- **AIM OF THE TASK**
Could you copy each line of the listing that holds "grey"?

- **GIVEN DATA**
::::::::

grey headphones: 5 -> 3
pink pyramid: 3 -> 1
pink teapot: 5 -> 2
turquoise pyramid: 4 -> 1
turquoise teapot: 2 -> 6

::::::::

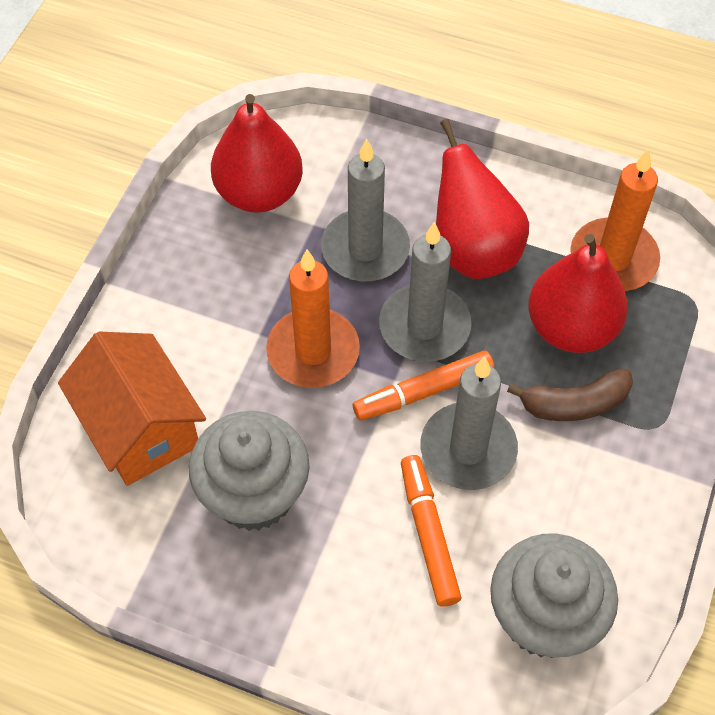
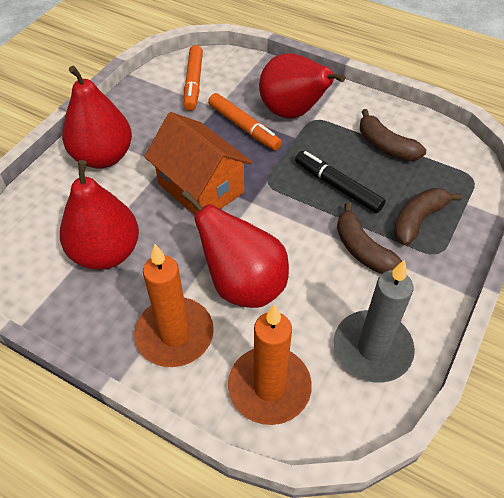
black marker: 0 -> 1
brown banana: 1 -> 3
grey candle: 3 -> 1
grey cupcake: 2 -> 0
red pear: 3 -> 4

::::::::

- **REPLY**
grey headphones: 5 -> 3
grey candle: 3 -> 1
grey cupcake: 2 -> 0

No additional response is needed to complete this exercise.